Exercise description:
The lines wanted are those in the data below that include "slope".

(Object state change records)

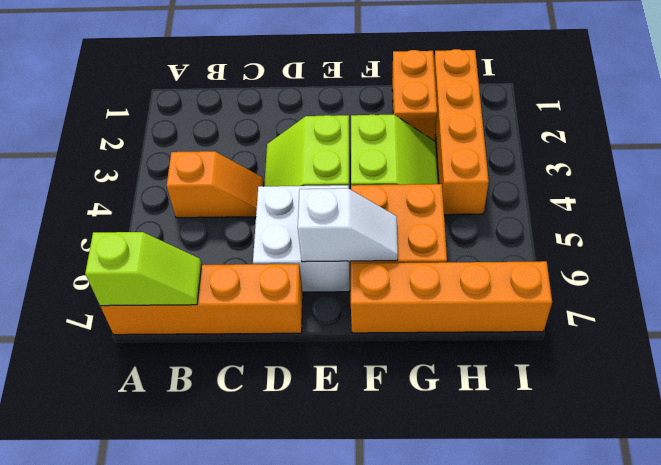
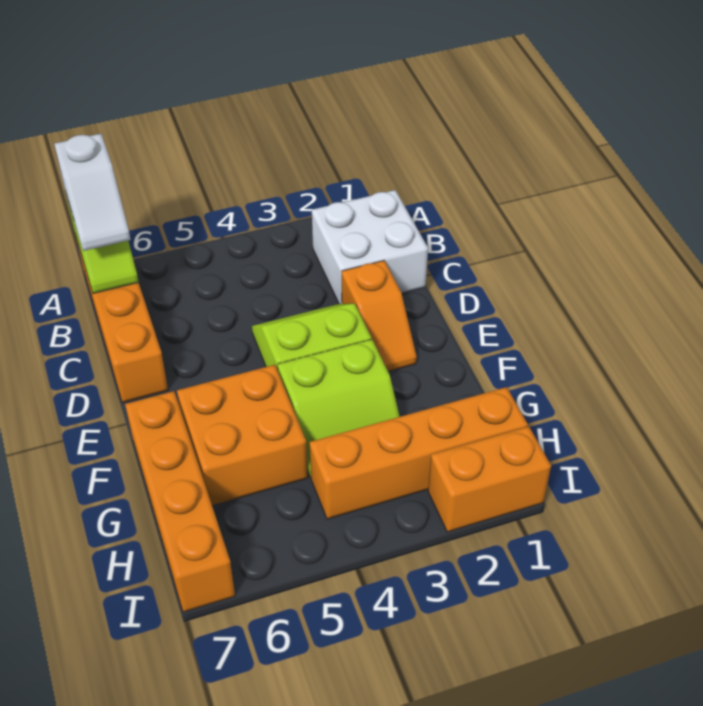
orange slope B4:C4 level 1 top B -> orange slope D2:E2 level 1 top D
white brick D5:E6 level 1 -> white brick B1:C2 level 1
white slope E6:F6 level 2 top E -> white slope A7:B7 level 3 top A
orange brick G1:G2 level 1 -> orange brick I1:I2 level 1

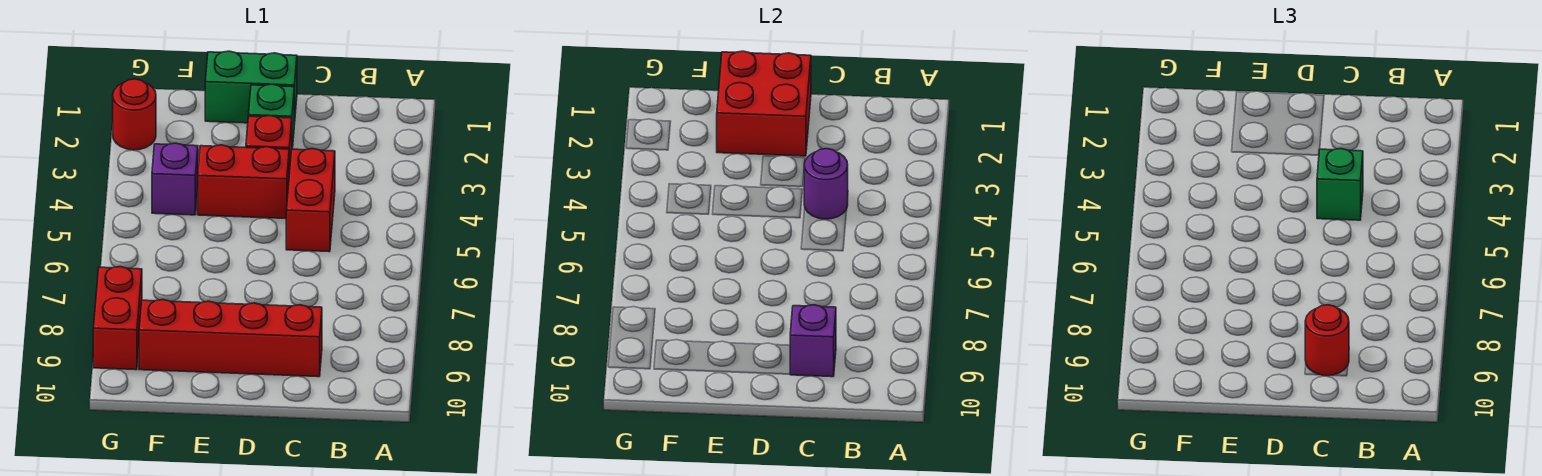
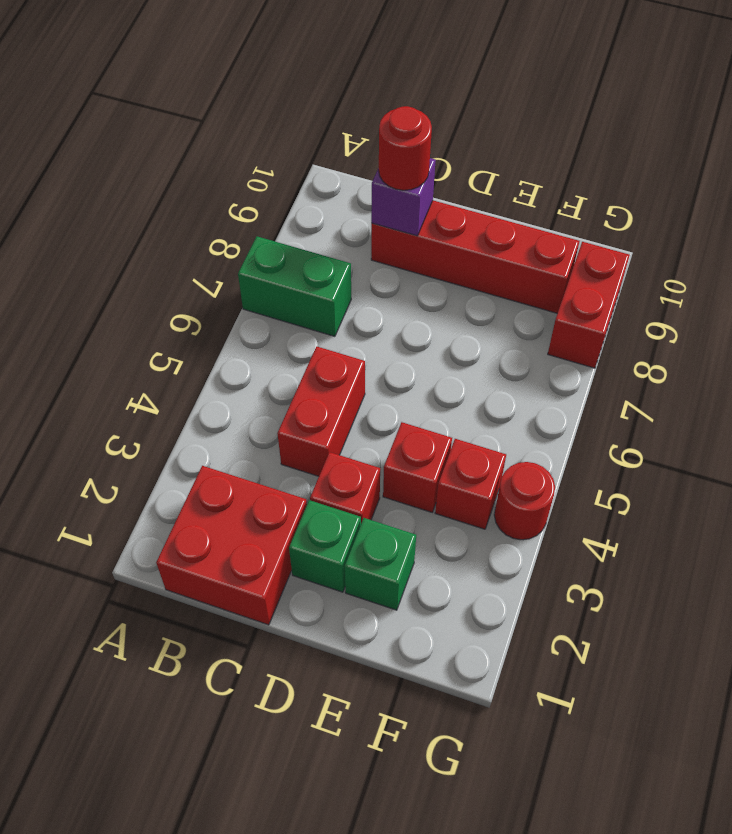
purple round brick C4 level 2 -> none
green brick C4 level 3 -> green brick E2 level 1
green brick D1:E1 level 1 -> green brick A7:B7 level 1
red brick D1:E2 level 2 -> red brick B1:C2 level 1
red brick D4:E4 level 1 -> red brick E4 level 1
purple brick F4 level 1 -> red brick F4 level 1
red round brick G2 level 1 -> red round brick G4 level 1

Completed exercise:
orange slope B4:C4 level 1 top B -> orange slope D2:E2 level 1 top D
white slope E6:F6 level 2 top E -> white slope A7:B7 level 3 top A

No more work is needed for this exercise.